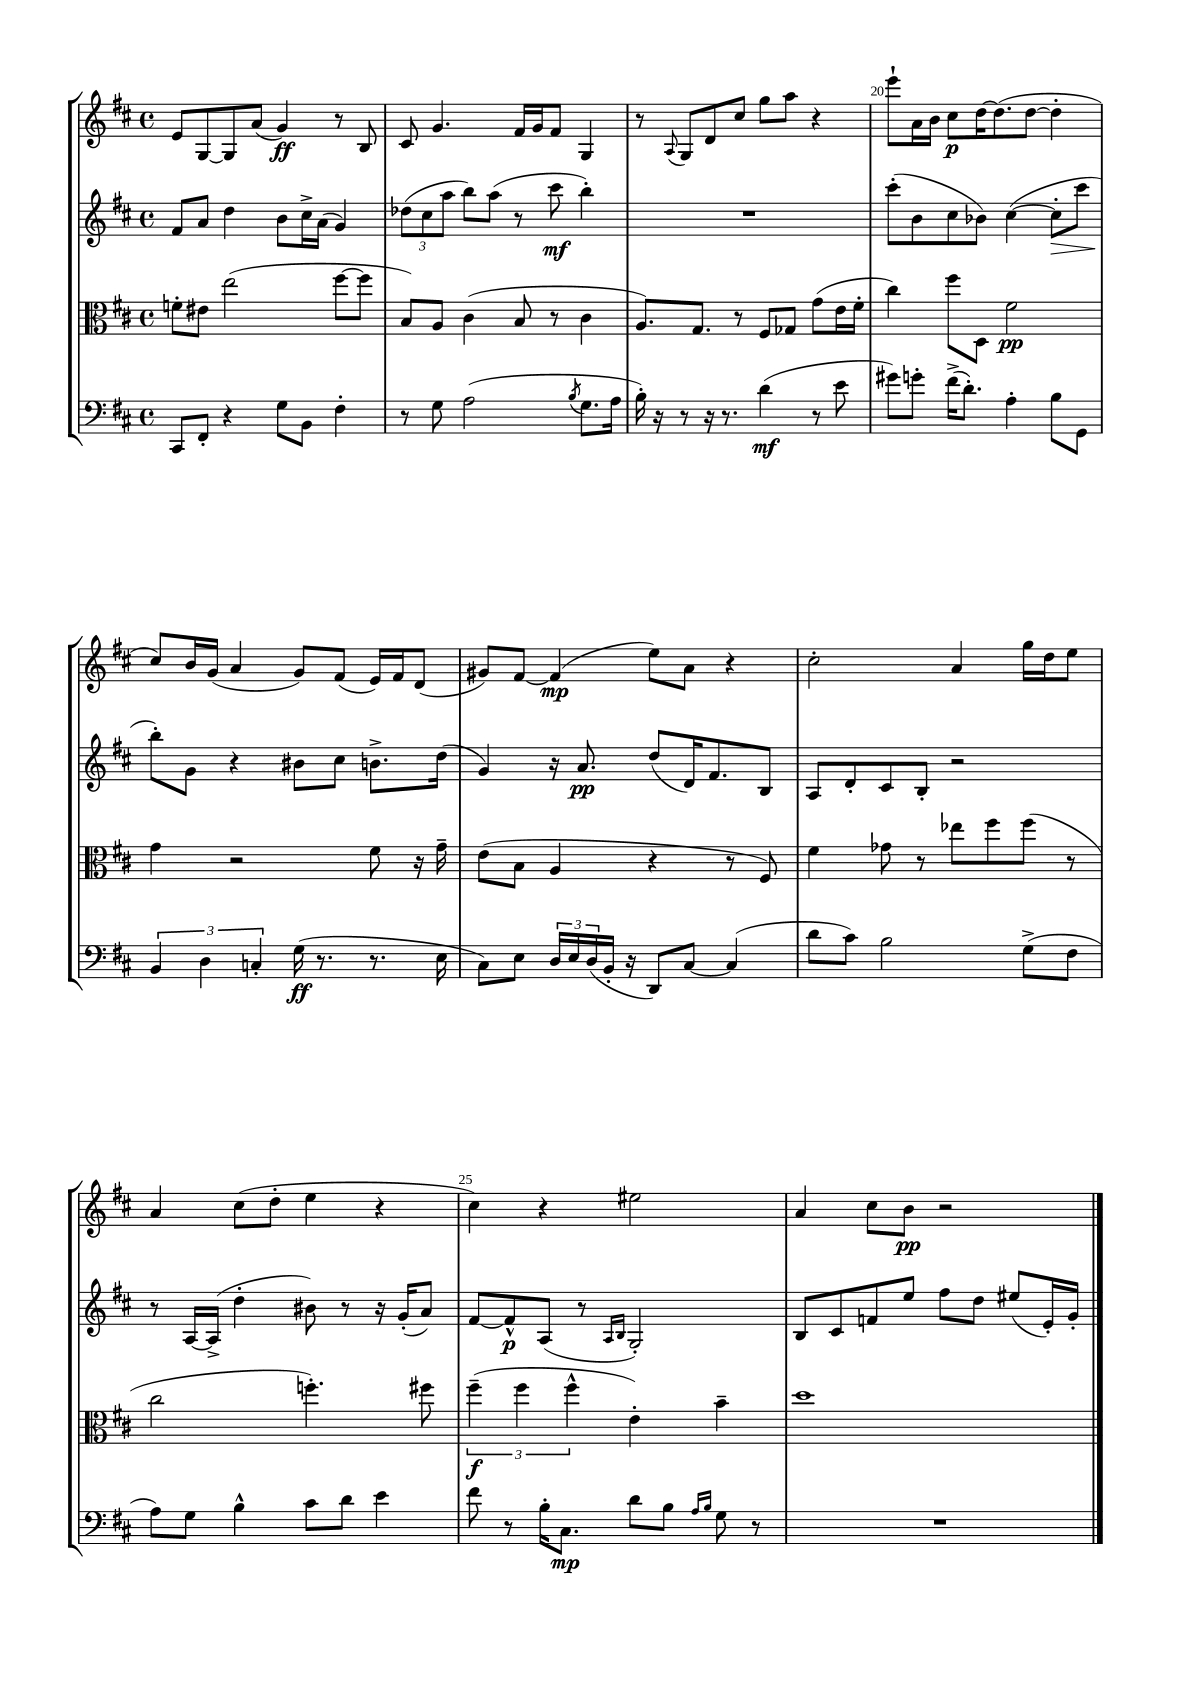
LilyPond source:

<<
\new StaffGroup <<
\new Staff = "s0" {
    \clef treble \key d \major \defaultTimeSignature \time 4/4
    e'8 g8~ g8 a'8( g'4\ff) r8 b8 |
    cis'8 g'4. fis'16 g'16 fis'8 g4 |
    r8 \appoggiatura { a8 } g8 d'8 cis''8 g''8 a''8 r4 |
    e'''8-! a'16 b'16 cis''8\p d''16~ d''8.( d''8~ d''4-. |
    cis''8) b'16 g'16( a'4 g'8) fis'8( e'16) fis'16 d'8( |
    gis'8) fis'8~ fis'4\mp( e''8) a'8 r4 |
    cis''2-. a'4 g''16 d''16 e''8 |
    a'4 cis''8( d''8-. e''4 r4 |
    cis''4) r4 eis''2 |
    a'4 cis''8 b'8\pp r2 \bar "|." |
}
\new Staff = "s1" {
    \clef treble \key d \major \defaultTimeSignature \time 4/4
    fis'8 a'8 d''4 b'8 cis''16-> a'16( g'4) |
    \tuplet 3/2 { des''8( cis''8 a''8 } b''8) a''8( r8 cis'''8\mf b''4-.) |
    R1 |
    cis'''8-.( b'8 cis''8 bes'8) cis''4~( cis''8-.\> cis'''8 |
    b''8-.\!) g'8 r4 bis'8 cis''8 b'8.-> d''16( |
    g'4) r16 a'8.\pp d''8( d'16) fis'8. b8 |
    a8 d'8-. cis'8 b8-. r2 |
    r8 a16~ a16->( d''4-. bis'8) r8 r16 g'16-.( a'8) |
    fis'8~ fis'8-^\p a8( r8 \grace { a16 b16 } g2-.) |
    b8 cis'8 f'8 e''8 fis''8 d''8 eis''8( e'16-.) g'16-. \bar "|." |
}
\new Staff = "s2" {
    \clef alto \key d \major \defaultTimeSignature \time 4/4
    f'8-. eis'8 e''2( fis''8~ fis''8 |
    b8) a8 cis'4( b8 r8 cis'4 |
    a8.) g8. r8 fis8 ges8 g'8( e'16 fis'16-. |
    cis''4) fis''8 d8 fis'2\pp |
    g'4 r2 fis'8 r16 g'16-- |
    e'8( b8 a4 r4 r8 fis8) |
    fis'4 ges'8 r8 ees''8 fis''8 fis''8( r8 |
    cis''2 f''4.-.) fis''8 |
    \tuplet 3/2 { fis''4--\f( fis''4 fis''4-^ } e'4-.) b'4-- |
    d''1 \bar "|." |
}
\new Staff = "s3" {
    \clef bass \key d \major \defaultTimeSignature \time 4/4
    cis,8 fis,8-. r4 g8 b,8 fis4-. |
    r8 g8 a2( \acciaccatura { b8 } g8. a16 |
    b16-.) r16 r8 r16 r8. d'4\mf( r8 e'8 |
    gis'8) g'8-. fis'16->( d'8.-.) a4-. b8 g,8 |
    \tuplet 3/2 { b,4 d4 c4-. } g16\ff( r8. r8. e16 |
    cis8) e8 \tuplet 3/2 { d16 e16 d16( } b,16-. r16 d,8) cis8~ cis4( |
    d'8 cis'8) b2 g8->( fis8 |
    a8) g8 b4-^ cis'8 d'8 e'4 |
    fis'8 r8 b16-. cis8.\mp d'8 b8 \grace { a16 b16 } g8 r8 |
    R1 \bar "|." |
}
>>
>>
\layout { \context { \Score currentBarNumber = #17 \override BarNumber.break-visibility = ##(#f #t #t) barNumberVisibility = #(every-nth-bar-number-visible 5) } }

-*-

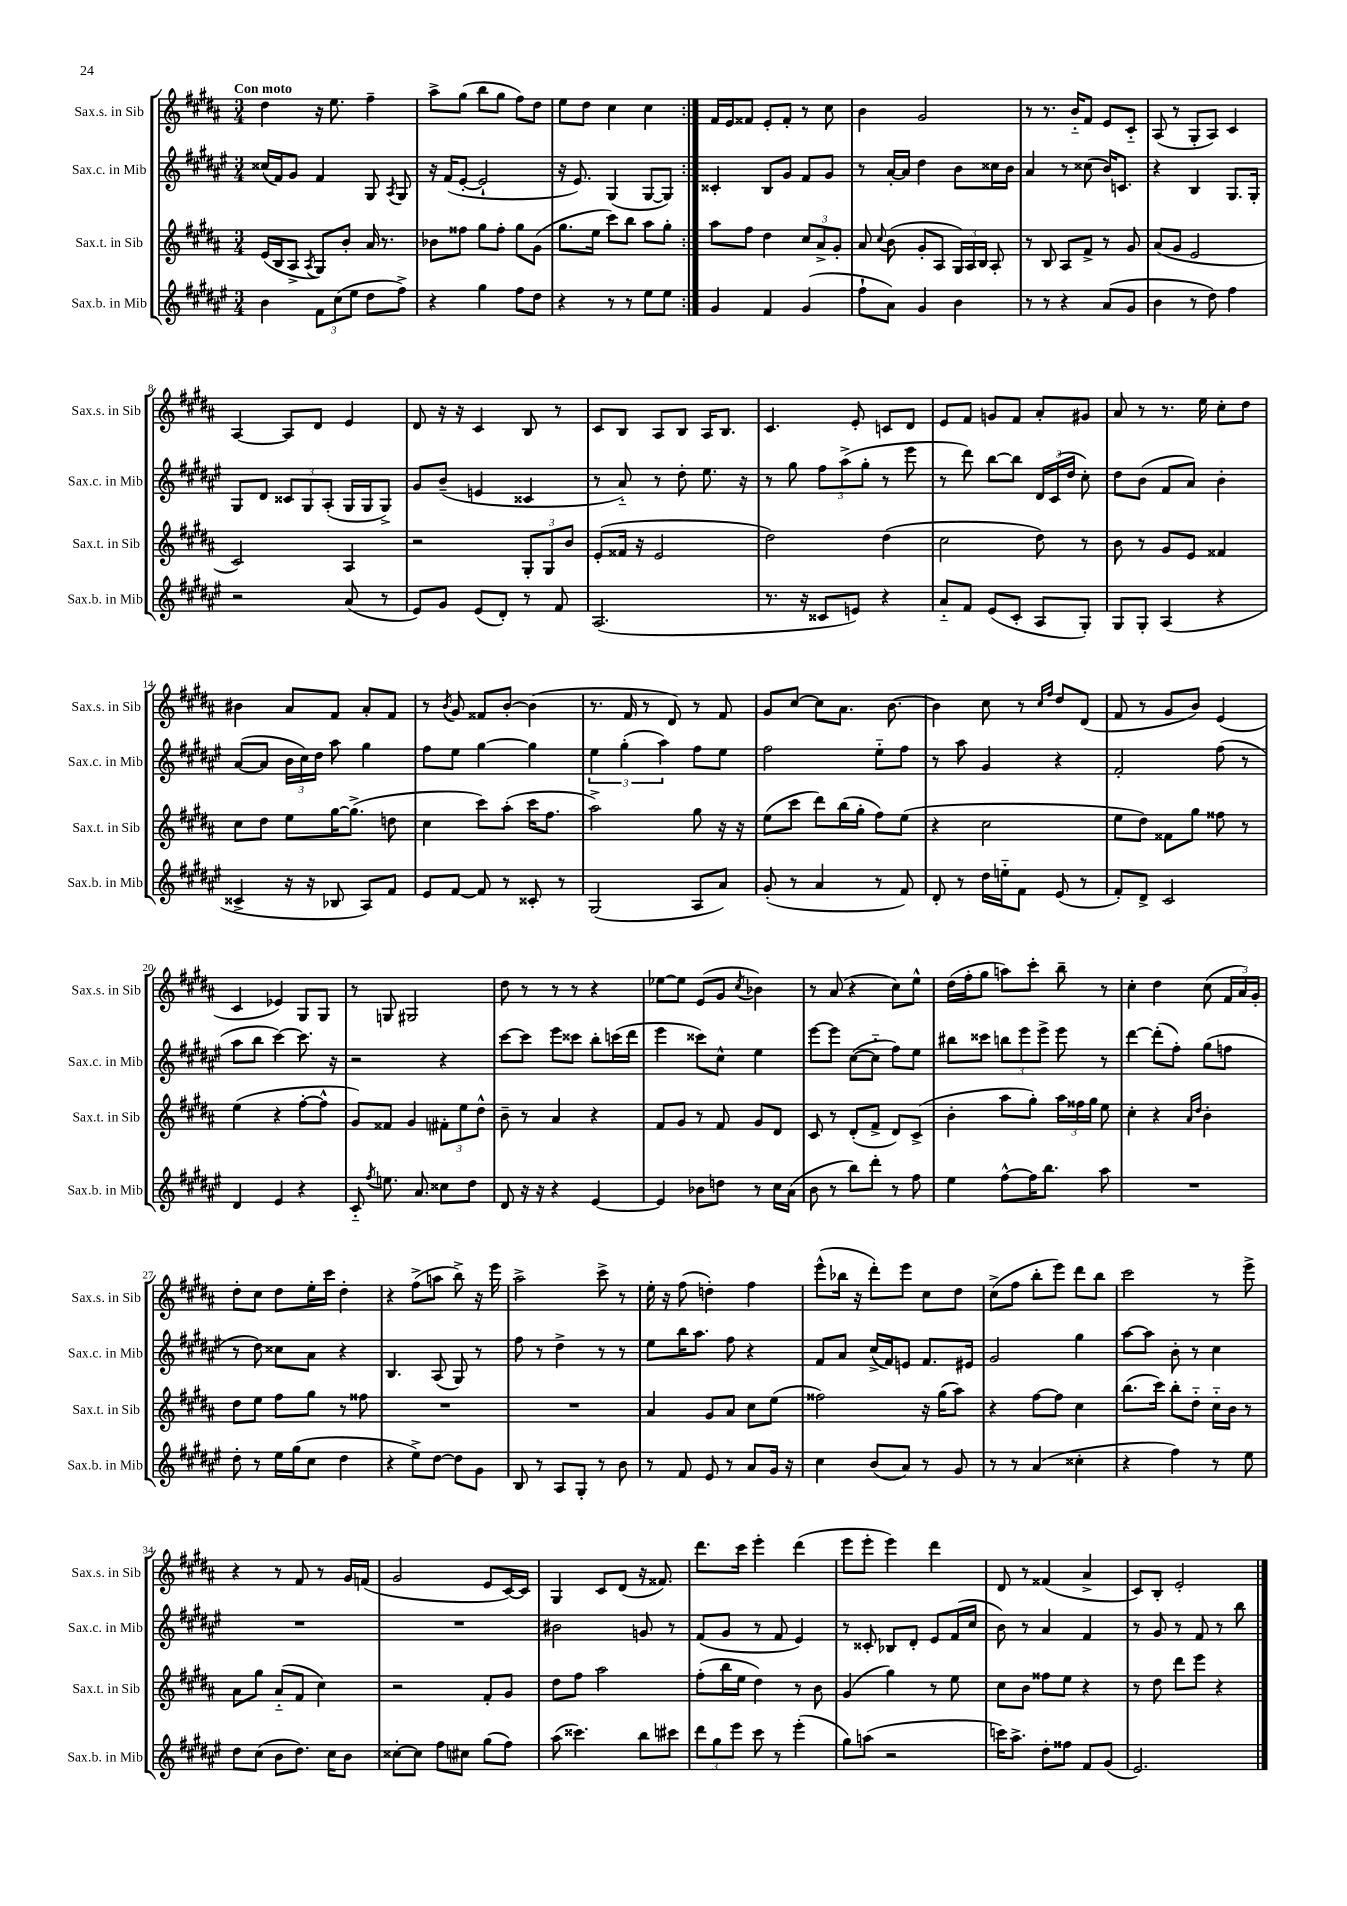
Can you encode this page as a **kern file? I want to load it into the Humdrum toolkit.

-*-

Written request |
Count the lines in the records that contain the string "defaultTimeSignature", with case counting. Give only the number.

Result |
4